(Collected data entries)
══════

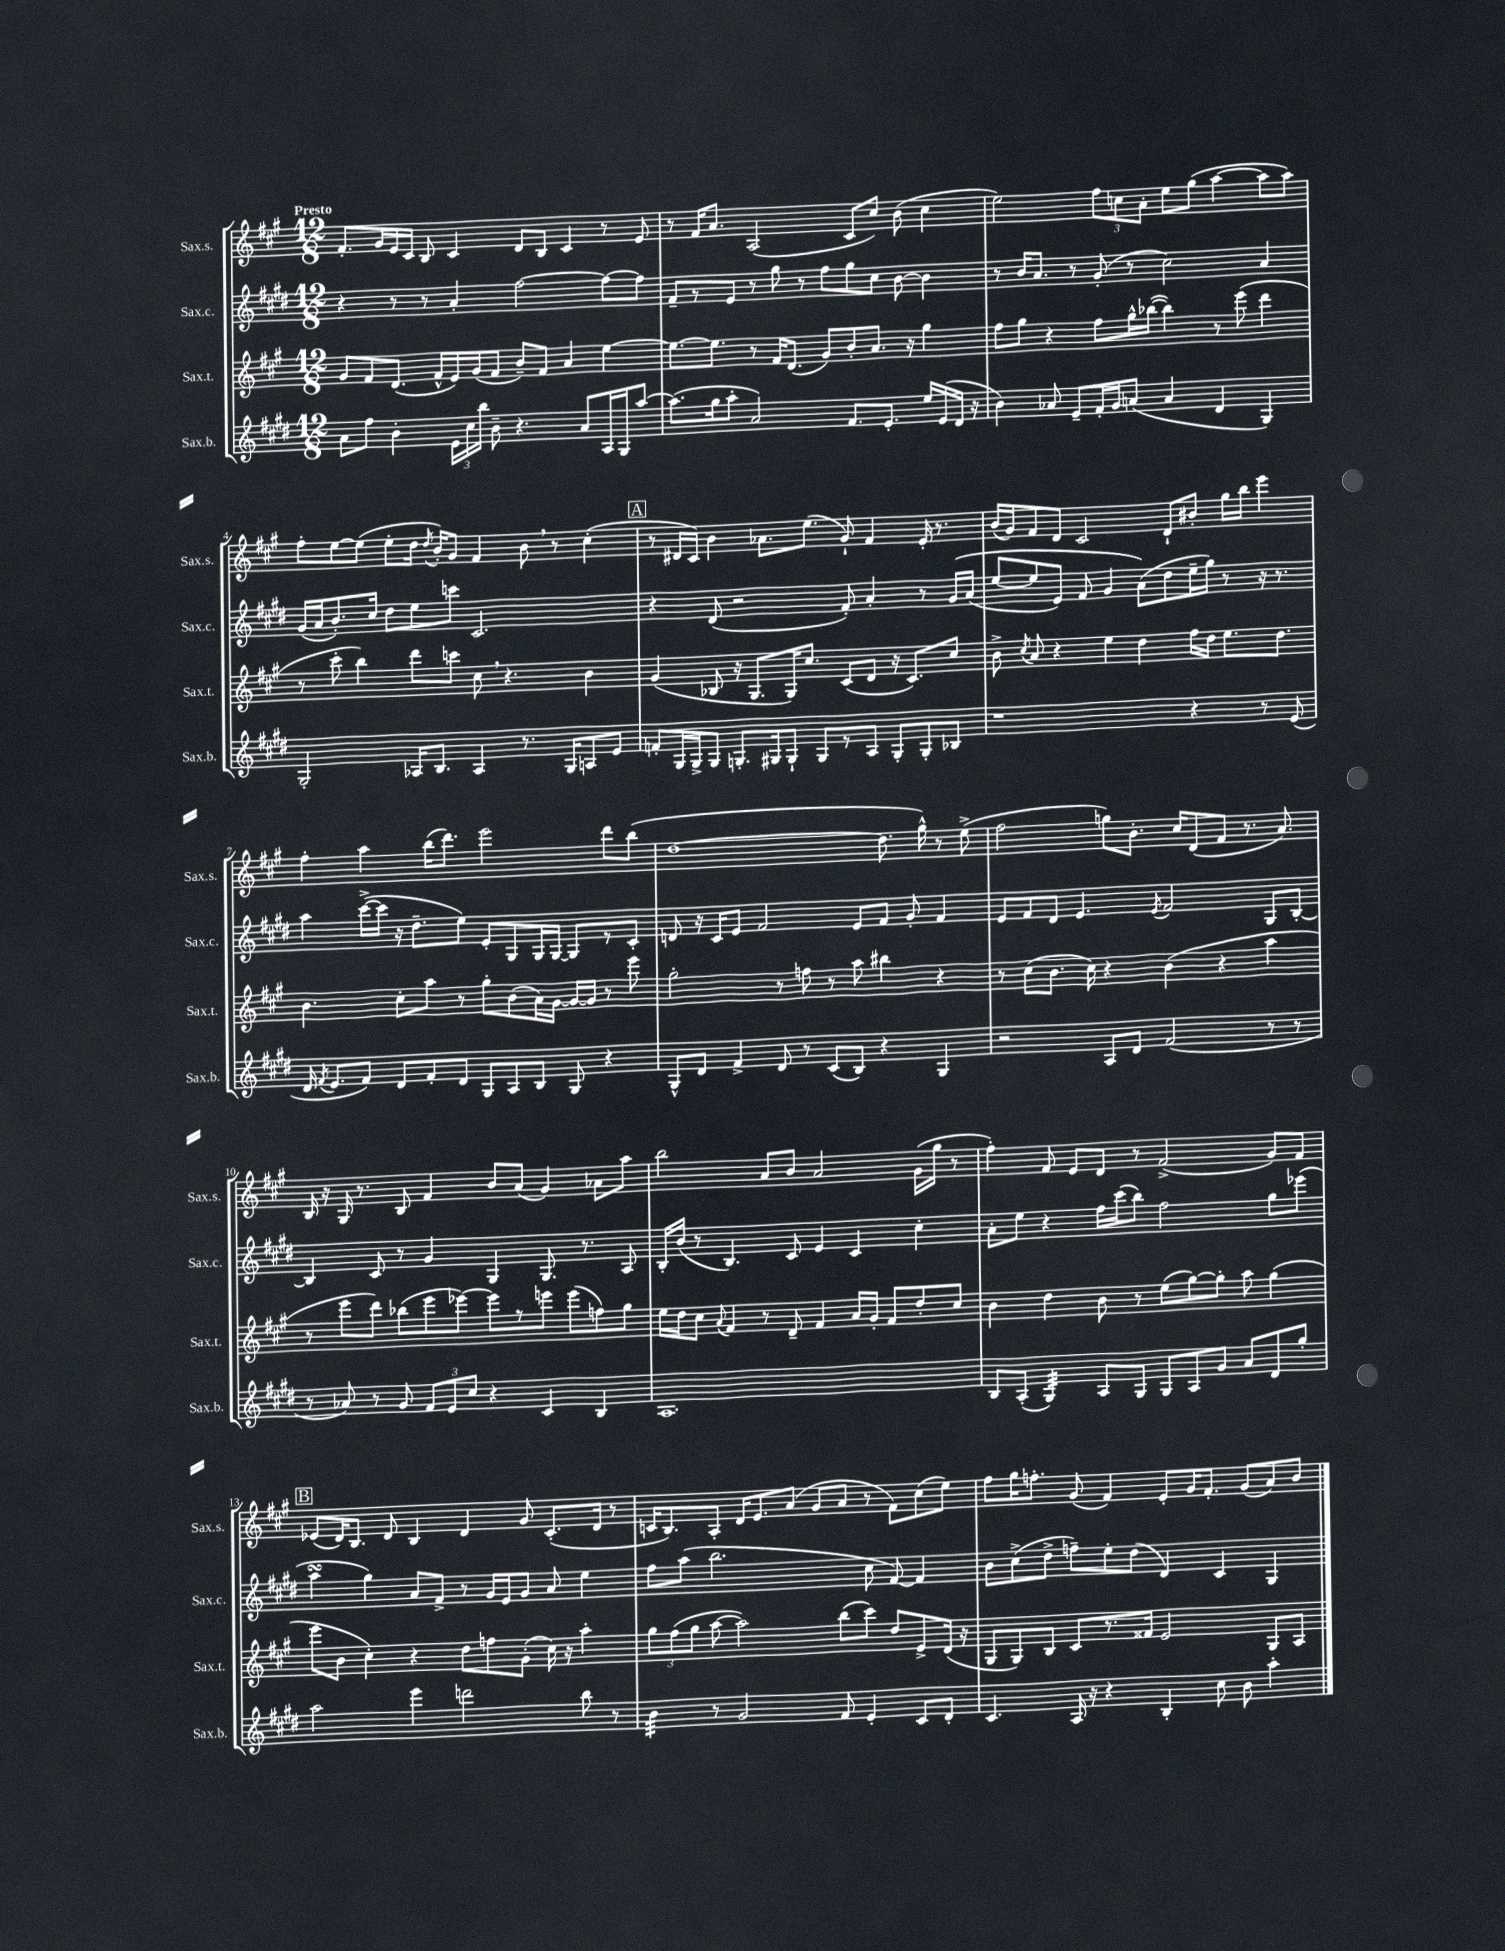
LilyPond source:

<<
\new StaffGroup <<
\new Staff = "s0" \with { instrumentName = "Sax.s." shortInstrumentName = "Sax.s." } {
    \clef treble \key a \major \numericTimeSignature \time 12/8 \tempo "Presto"
    \autoBeamOff fis'8.[-. gis'16 e'16 cis'16] b8 cis'4 d'8[ b8] cis'4 r8 e'8 |
    r8 fis'16[ a'8.] a2( cis'8[ cis''8]) b'8( cis''4 |
    e''2) \tuplet 3/2 { fis''8[ c''8 a'8]-. } e''8[ gis''8]( a''4~ a''8[ a''8]) |
    fis''8[-. e''8~ e''8]( e''8[-. d''16] \acciaccatura { d''8 } b'16[-.) gis'8] fis'4 b'8 \breathe r8 cis''4-.( |
    \mark \markup { \box "A" } r8 dis'16[ cis'16]) b'4 aes'8.[ e''8.]( gis'8-!) fis'4 e'16-. r8. |
    b'16[( gis'16) fis'8 d'8] cis'2 d'8[-! bis'8]-. gis''16[ b''16] e'''4 |
    fis''4-. a''4 b''16[( d'''8.]) e'''2 d'''8[ b''8]( |
    d''1~ d''8. gis''16-^) r8 e''8->( |
    fis''2 g''8[) b'8.]-. cis''16[ d'8( fis'8] r8. a'8.) |
    b16 r16 gis16 r8. b8 fis'4 b'8[ a'8]( gis'4) aes'8[ a''8] |
    b''2 a'8[ b'8] a'2 gis'16[( gis''16] r8 |
    fis''4-.) fis'8 e'8[ d'8] r8 fis'2->( gis'8[) fis'8] |
    \mark \markup { \box "B" } ees'8[( d'16) b8.] d'8 b4 d'4 gis'8 cis'8.[-.( d'16] r8 |
    c'16[ b8.) a8]-. d'16[ e'8. a'8]( gis'8[ a'8] r8 fis'8[) cis''8( e''8]) |
    fis''8[ gis''16 f''8.]-. gis'8( fis'4) e'8[-. gis'16 fis'8.]-. gis'8[( a'8) b'8] \bar "|." |
}
\new Staff = "s1" \with { instrumentName = "Sax.c." shortInstrumentName = "Sax.c." } {
    \clef treble \key e \major \numericTimeSignature \time 12/8
    \autoBeamOff r4 r8 r8 a'4-. fis''2~ fis''8[~ fis''8] |
    fis'8[-- r8 e'8] r8 gis''8 r8 fis''8[ gis''8 cis''8] b'8~ b'4 |
    r8 b'16[ a'8.] r8 gis'8-.( r8 cis''2) a'4 |
    gis'16[( a'16 b'8.-.) cis''16] dis''8[ e''8 c'''8] cis'2. |
    \mark \markup { \box "A" } r4 dis'8( r2 fis'8-.) a'4-. r8 gis'16[\( a'16]( |
    e''8[~ e''8 e'8]) fis'8 gis'4 a'8[(\) dis''8 e''16-- gis''16]) r8 r16 r8. |
    a''4 cis'''16[~->( cis'''16] r16 dis''8.[-- e''8]) e'8[-. gis8 gis16 gis16]~ gis8[ r8 cis'8]-. |
    d'8 r16 cis'16[ e'8] fis'2 e'8[ fis'8] gis'8-. fis'4 |
    e'8[ fis'8 dis'8] e'4. \acciaccatura { e'8 } fis'2 gis8[ b8]~-. |
    b4 cis'8 r8 gis'4 gis4 gis8. r8. a8 |
    b16[-. b'16]( r8 b4.) cis'8 e'4 cis'4 cis''4-. |
    a'8[-. e''8] r4 fis''16[ cis'''16( b''8]) fis''2 gis''8[ ees'''8]( |
    \mark \markup { \box "B" } a''4\turn gis''4) a'8[ fis'8]-> r8 gis'16[ e'16 gis'8] a'8 e''4 |
    fis''8[ a''8]( b''2. cis''8 fis'8~) fis'4 |
    b'8[ cis''8->( dis''8]-> f''8[--) e''8-. dis''8]( dis'4) cis'4 gis4 \bar "|." |
}
\new Staff = "s2" \with { instrumentName = "Sax.t." shortInstrumentName = "Sax.t." } {
    \clef treble \key a \major \numericTimeSignature \time 12/8
    \autoBeamOff gis'8[ fis'8 d'8.]( fis'16[-^ e'16) gis'16( fis'8] b'8[--) fis'8] a'4 e''4~ |
    e''8.[~ e''8.] r8 fis'16[ d'8.]( gis'8[) b'8-. a'8.] r16 gis''4 |
    fis''8[ gis''8] r4 fis''8[ gis''16-^ bes''16]~( bes''4) r8 e'''8( d'''4 |
    r8 cis'''8-. b''4) d'''8[ c'''8] cis''8 \breathe r4. b'4 |
    \mark \markup { \box "A" } gis'4( bes8 r16 gis8.[ gis16) cis''8.] cis'8[( d'8] r16 cis'8.[) cis''8] |
    b'8-> \acciaccatura { cis''8 } a'8 r4 e''4 d''4 fis''16[ d''16] e''8.[ d''8.] |
    b'4. cis''8[-. a''8] r8 gis''8[-. b'8( a'16) gis'16]~ gis'16[~ gis'16] r8 e'''8 |
    gis''2-. r8 f''8 r8 a''8 bis''4 r4 |
    r8 cis''8[( b'8.] cis''16) r4 b'4( r4 a''4 |
    r8 e'''8[ d'''8]) bes''8[( e'''8 ees'''8]~) ees'''8[ r8 e'''8] e'''8[( f''8) gis''8] |
    e''16[ d''16 cis''8] \appoggiatura { a'8 } fis'4 r8 d'8-- fis'4 a'16[ gis'16]-. fis'8[ d''8-. cis''8] |
    b'4 d''4 b'8 r8 e''8[( gis''8~) gis''8]-. a''8 gis''4( |
    \mark \markup { \box "B" } e'''8[ b'8] cis''4-.) r4 d''8[ f''8 gis'8]-.( cis''16) r16 a''4-. |
    \tuplet 3/2 { gis''8[ fis''8( gis''8] } a''8~ a''2) b''8[( cis'''8]) d''8[ e'8-> d'16]( r16 |
    gis8[ gis8) b8] cis'8[ r8. fisis'16] e'2 gis8[ a8] \bar "|." |
}
\new Staff = "s3" \with { instrumentName = "Sax.b." shortInstrumentName = "Sax.b." } {
    \clef treble \key e \major \numericTimeSignature \time 12/8
    \autoBeamOff a'8[ fis''8] b'4-. \tuplet 3/2 { e'16[ cis''16 b''16] } b'8-- r4. a'8[ a16 gis16 a''8]~ |
    a''8.[( gis''16 a''8]-. a'2) fis'8.[ e'8.]-. e''16[ e'16( dis'16] r16 |
    b'4) aes'8 e'8[-- fis'16-. gis'16 a'8]( a'4 dis'4 gis4) |
    gis2-. aes16[ b8.] aes4 r8. gis16[ a8 e'8] |
    \mark \markup { \box "A" } f'8[-. gis16 gis16-> gis8] g8.[-. gis16 gis8]-! gis8[ r8 a8] gis8[-. gis8-. bes8] |
    r1 r4 r8 e'8( |
    dis'16 \acciaccatura { fis'8 } e'8.[ fis'8]) dis'8[ fis'8-. dis'8] gis8[ a8 b8] gis8 r4 |
    gis8[-^ dis'8] fis'4-> dis'8 r8 cis'8[( b8]) r4 gis4 |
    r2 a8[ dis'8] fis'2( r8 r8 |
    r8 aes'8) r8 gis'8 \tuplet 3/2 { fis'8[ e'8 cis''8] } r4 cis'4 b4 |
    a1. |
    b8[ a8]-.( gis4:32) a8[ gis8] gis8[ a8 gis'8] a'8[ dis'8 gis''8]-. |
    \mark \markup { \box "B" } a''2 e'''4 d'''2 b''8 r8 |
    b'4:32 r8 gis'2 fis'8 e'4-. cis'8[ dis'8]-. |
    cis'4. a16 r16 r4 b4-. cis''8 b'8 a''4-. \bar "|." |
}
>>
>>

══════

_What is required_
Gather every line from the records above that contains the string "breathe", treating uppercase and lowercase letters as different.

_Result of the exercise_
    fis''8[-. e''8~ e''8]( e''8[-. d''16] \acciaccatura { d''8 } b'16[-.) gis'8] fis'4 b'8 \breathe r8 cis''4-.( |
    r8 cis'''8-. b''4) d'''8[ c'''8] cis''8 \breathe r4. b'4 |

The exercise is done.